Exercise aim => Below are records to retype exactly, except for the pictures.

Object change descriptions
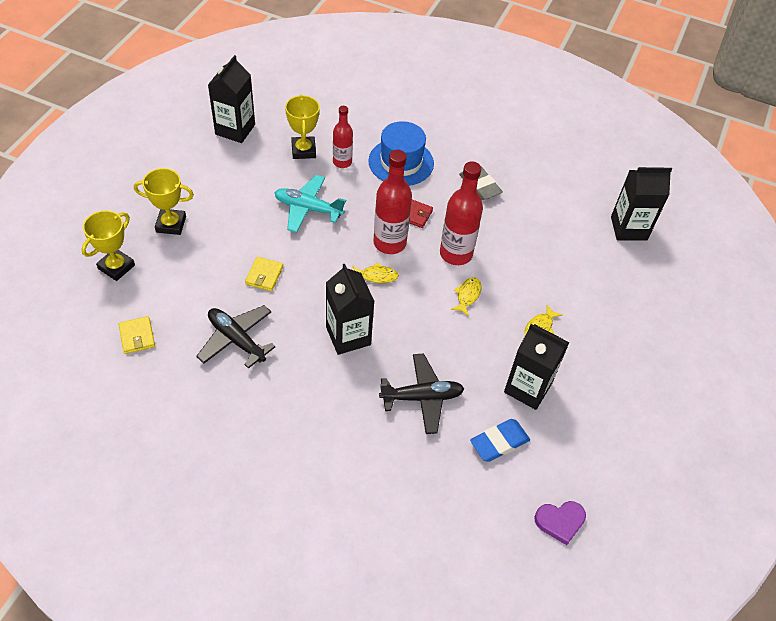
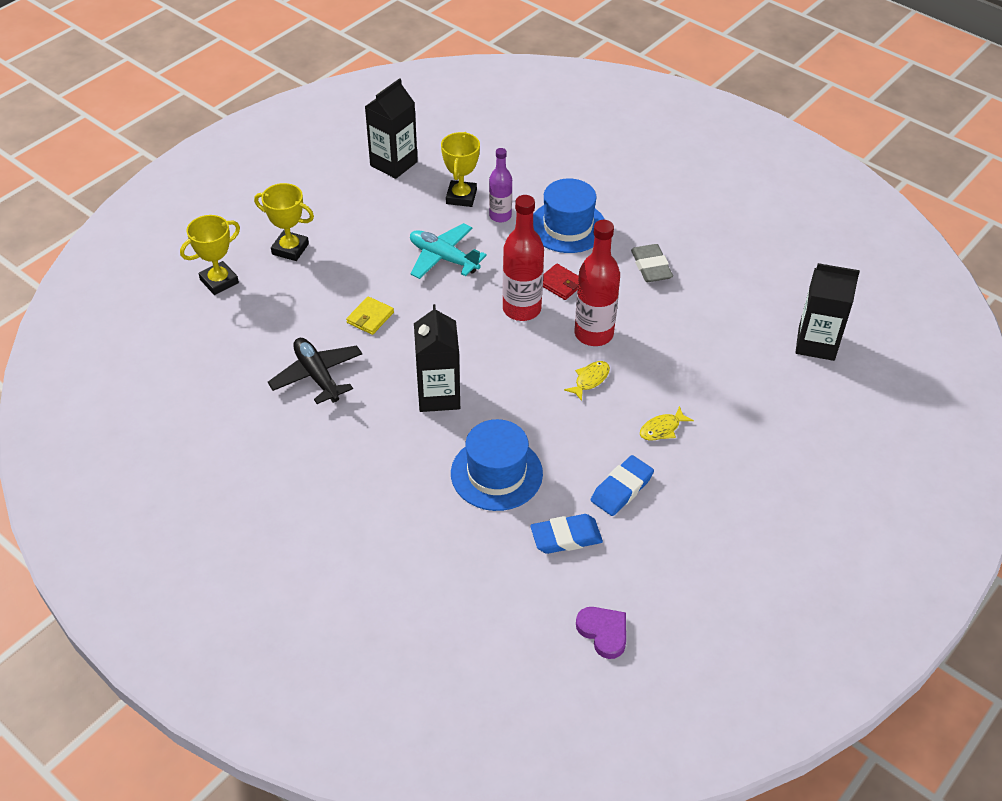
camera: 20 degrees right, 5 degrees down
(137, 336) = (216, 353): yellow wallet -> none
(342, 162) = (500, 216): red bottle -> purple bottle
(376, 276) = (493, 340): yellow fish -> none
(422, 397) = (496, 473): black plane -> blue hat
(527, 388) = (621, 489): black carton -> blue eraser
(560, 521) = (603, 632): purple heart -> purple heart turned 135 degrees counterclockwise

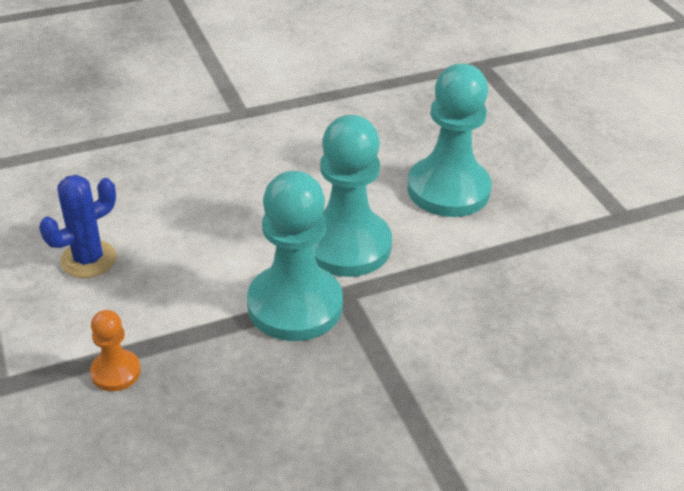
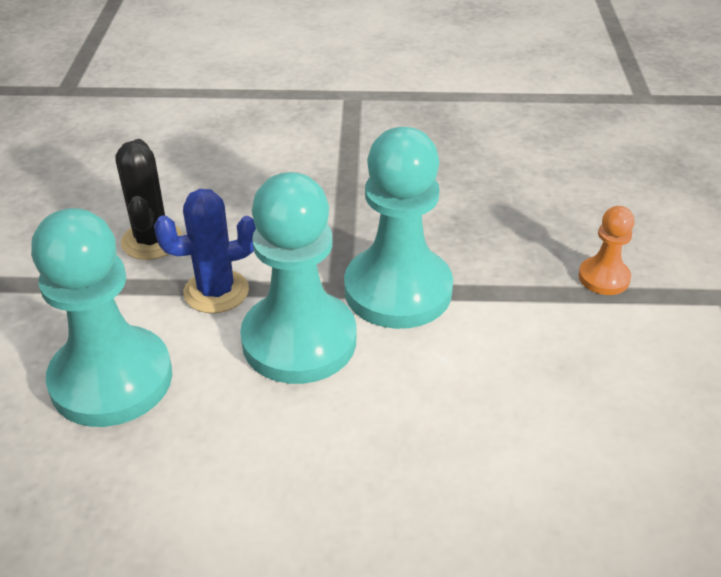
camera: 155 degrees left, 0 degrees up
(88, 259) = (633, 417): blue cactus -> blue cactus (216, 291)
(528, 289) = (152, 241): none -> black cactus

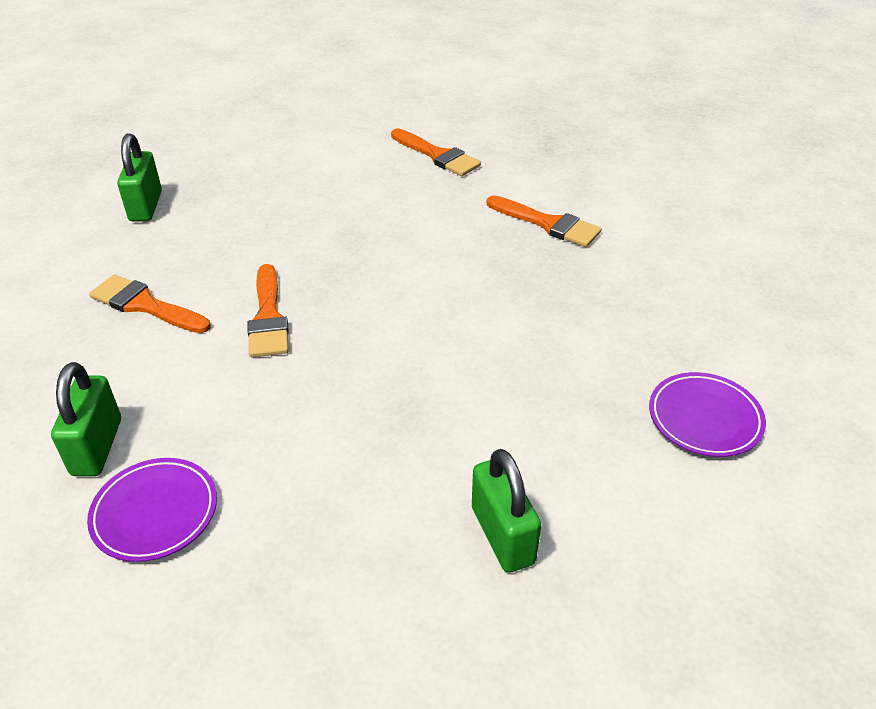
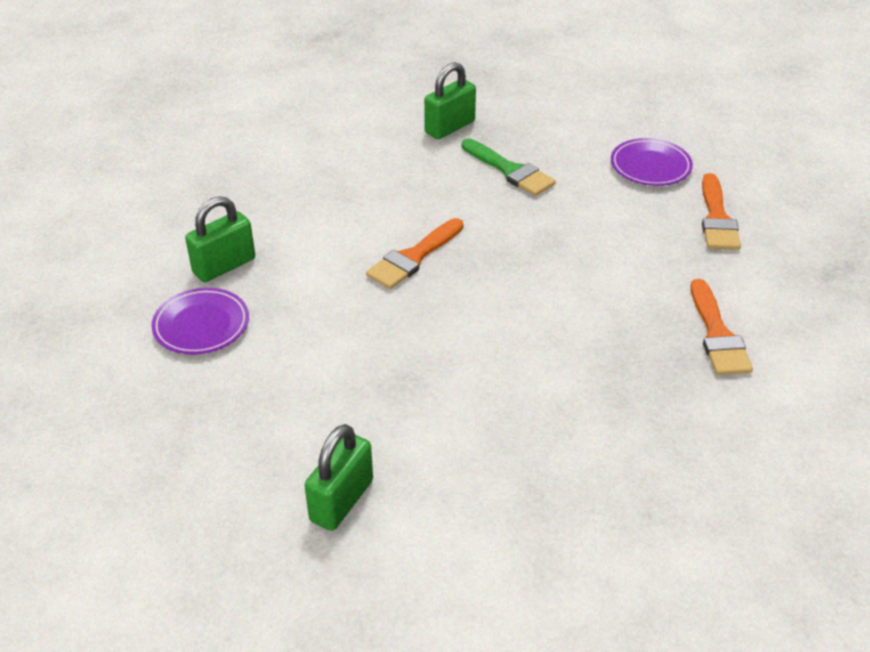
camera: 50 degrees right, 0 degrees up
(145, 305) = (358, 197): orange brush -> none
(247, 208) = (510, 171): none -> green brush
(705, 418) = (589, 562): purple plate -> purple plate (650, 166)

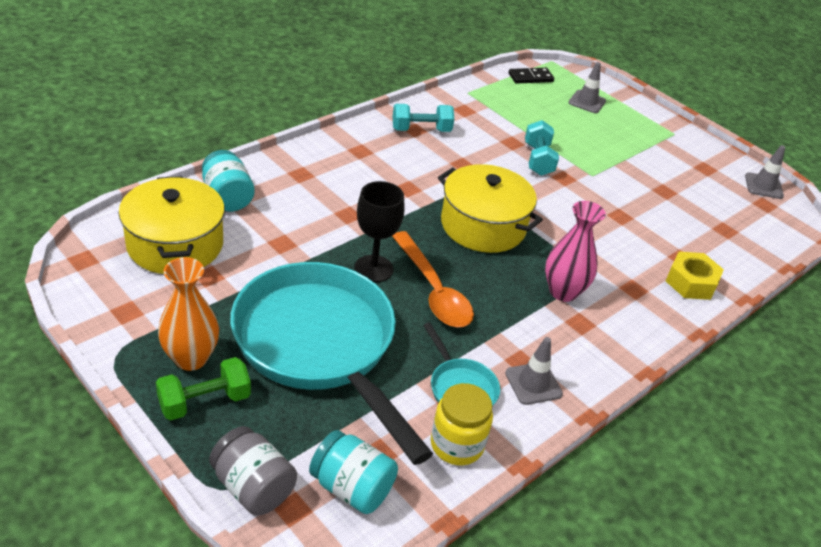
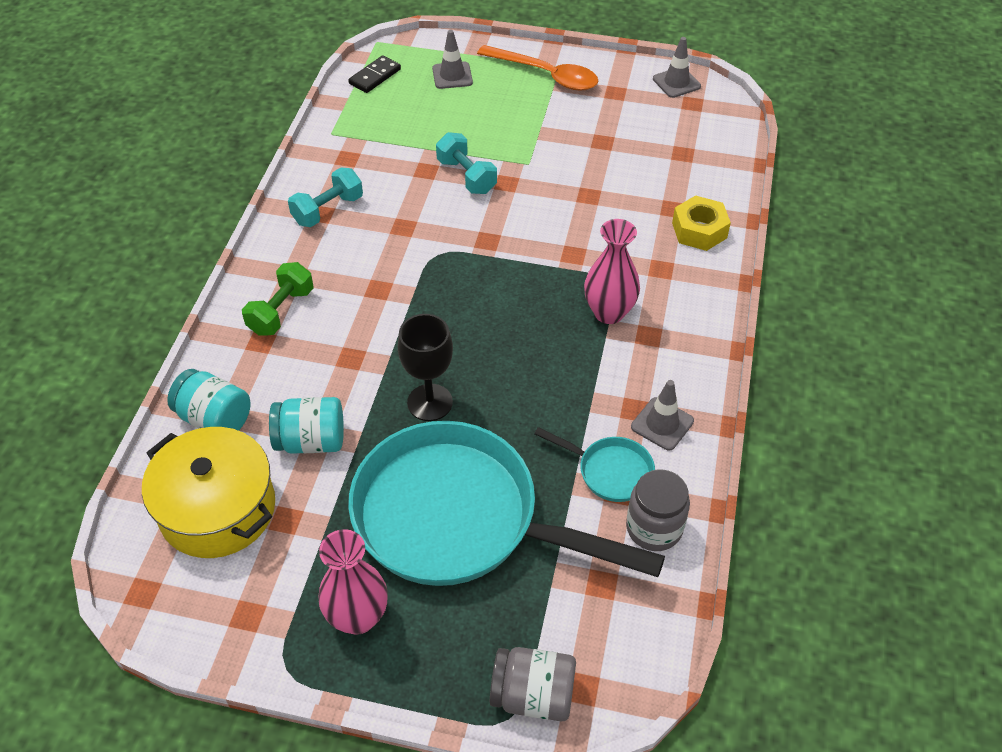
camera: 30 degrees left, 10 degrees up
(191, 358) = (358, 617): orange vase -> pink vase
(204, 402) = (413, 649): green dumbbell -> green dumbbell (281, 311)
(351, 488) = (610, 632): turquoise jar -> turquoise jar (311, 441)
(433, 290) = (502, 388): orange spoon -> orange spoon (545, 75)
(457, 444) = (654, 528): yellow jar -> grey jar
(483, 226) = (483, 287): yellow pot -> none

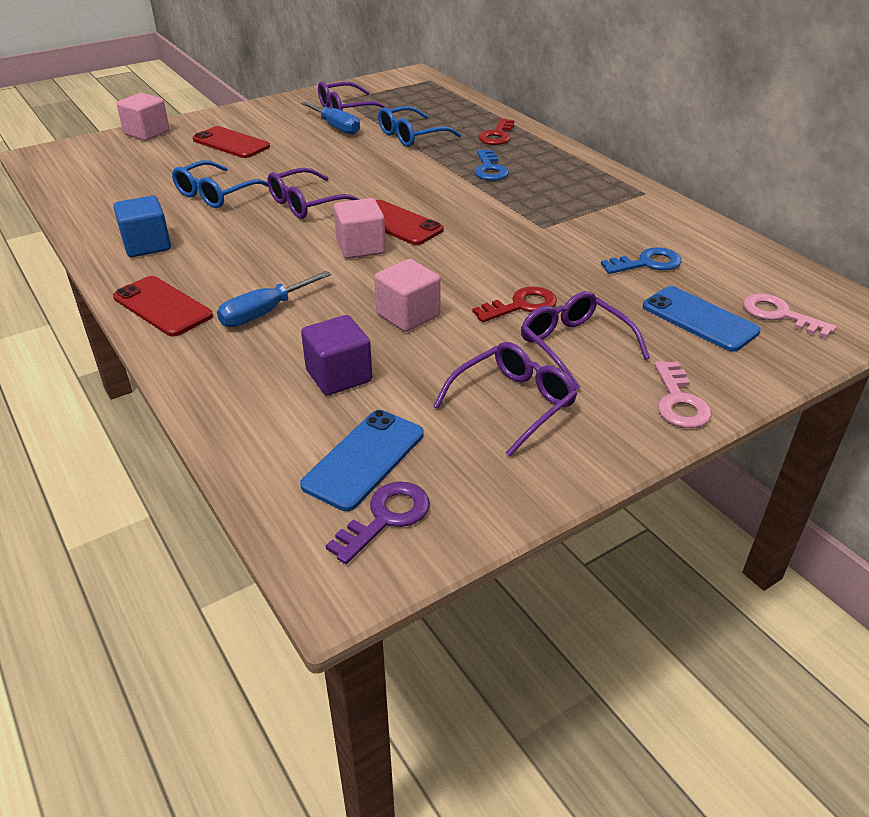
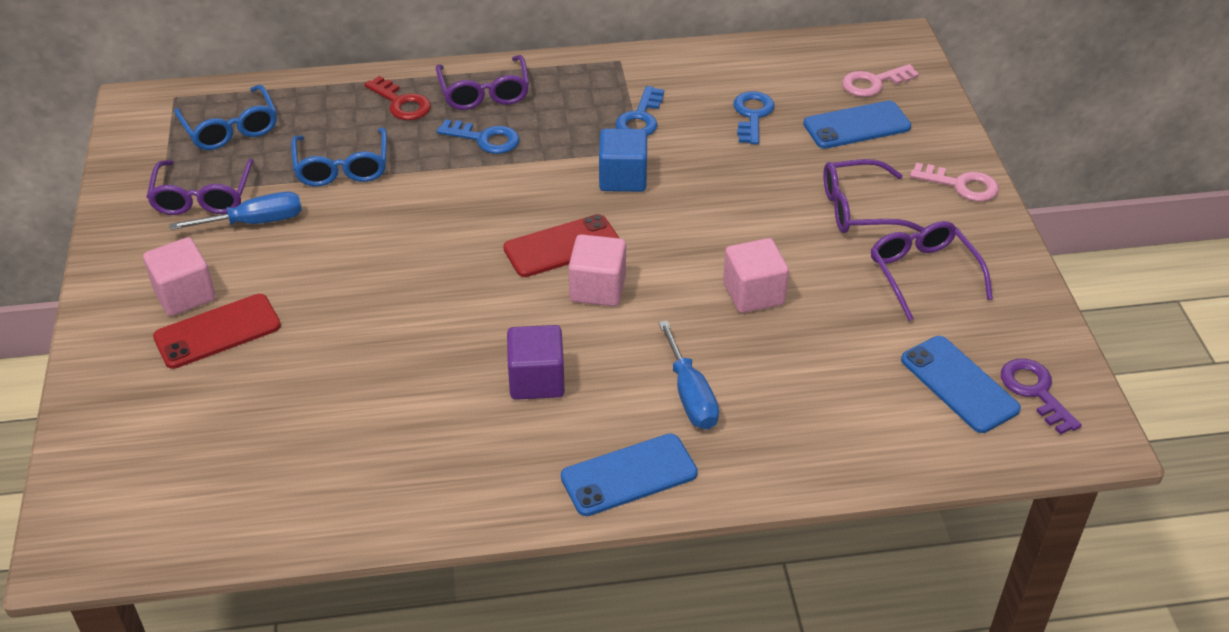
camera: 65 degrees left, 5 degrees up
(147, 133) = (96, 413): pink cube -> pink cube (185, 295)
(147, 245) = (469, 467): blue cube -> blue cube (623, 178)
(162, 306) = (629, 475): red phone -> blue phone
(216, 194) = (371, 377): blue glasses -> blue glasses (231, 128)
(307, 204) = (461, 304): purple glasses -> purple glasses (484, 92)
(339, 376) = (831, 368): purple cube -> purple cube (536, 380)
(521, 305) = (778, 216): red key -> none
(581, 217) = (640, 118): none -> blue key

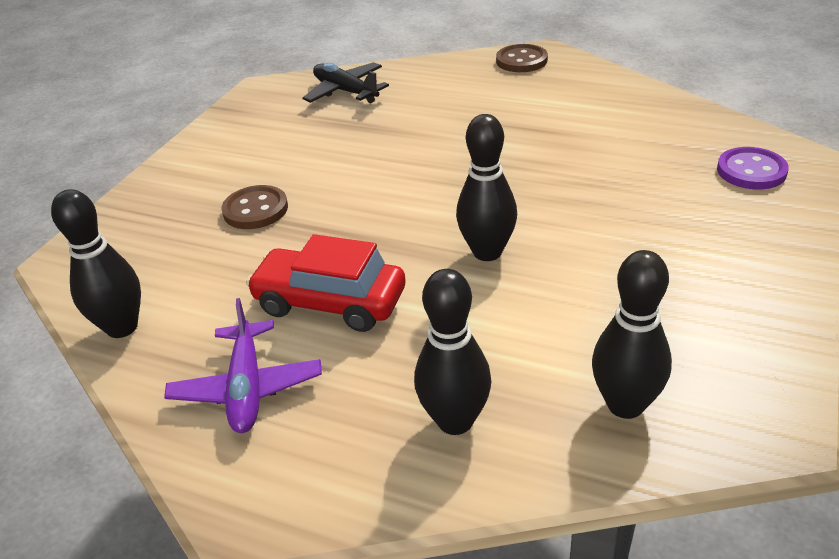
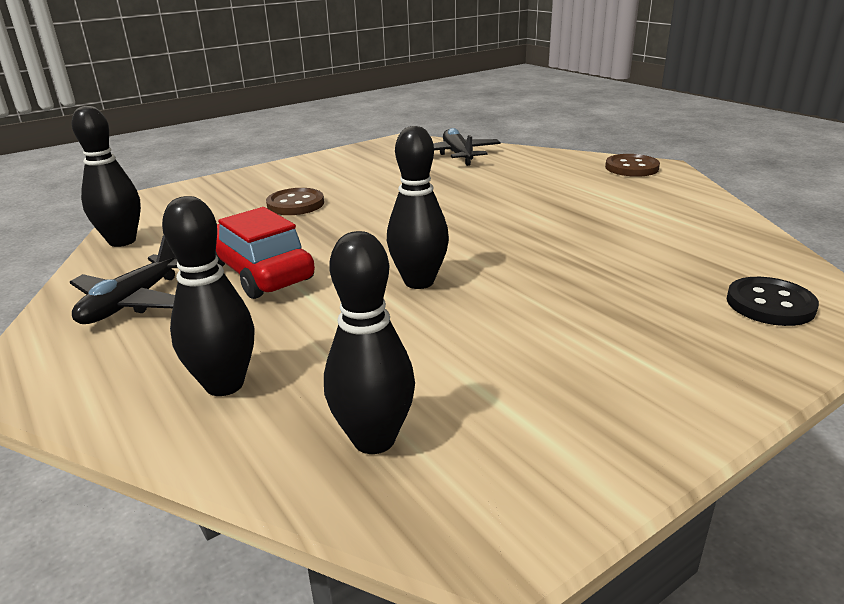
camera: 30 degrees right, 10 degrees down
(247, 388) = (132, 302): purple plane -> black plane
(751, 171) = (770, 304): purple button -> black button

Result of the task =>
camera: 20 degrees right, 5 degrees down
(137, 336) = (216, 353): yellow wallet -> none
(342, 162) = (500, 216): red bottle -> purple bottle
(376, 276) = (493, 340): yellow fish -> none
(422, 397) = (496, 473): black plane -> blue hat
(527, 388) = (621, 489): black carton -> blue eraser
(560, 521) = (603, 632): purple heart -> purple heart turned 135 degrees counterclockwise

camera: 155 degrees left, 0 degrees up
(88, 259) = (633, 417): blue cactus -> blue cactus (216, 291)
(528, 289) = (152, 241): none -> black cactus

camera: 50 degrees right, 0 degrees up
(145, 305) = (358, 197): orange brush -> none
(247, 208) = (510, 171): none -> green brush
(705, 418) = (589, 562): purple plate -> purple plate (650, 166)

camera: 30 degrees left, 10 degrees up
(191, 358) = (358, 617): orange vase -> pink vase
(204, 402) = (413, 649): green dumbbell -> green dumbbell (281, 311)
(351, 488) = (610, 632): turquoise jar -> turquoise jar (311, 441)
(433, 290) = (502, 388): orange spoon -> orange spoon (545, 75)
(457, 444) = (654, 528): yellow jar -> grey jar
(483, 226) = (483, 287): yellow pot -> none

camera: 65 degrees left, 5 degrees up
(147, 133) = (96, 413): pink cube -> pink cube (185, 295)
(147, 245) = (469, 467): blue cube -> blue cube (623, 178)
(162, 306) = (629, 475): red phone -> blue phone
(216, 194) = (371, 377): blue glasses -> blue glasses (231, 128)
(307, 204) = (461, 304): purple glasses -> purple glasses (484, 92)
(339, 376) = (831, 368): purple cube -> purple cube (536, 380)
(521, 305) = (778, 216): red key -> none
(581, 217) = (640, 118): none -> blue key

camera: 30 degrees right, 10 degrees down
(247, 388) = (132, 302): purple plane -> black plane
(751, 171) = (770, 304): purple button -> black button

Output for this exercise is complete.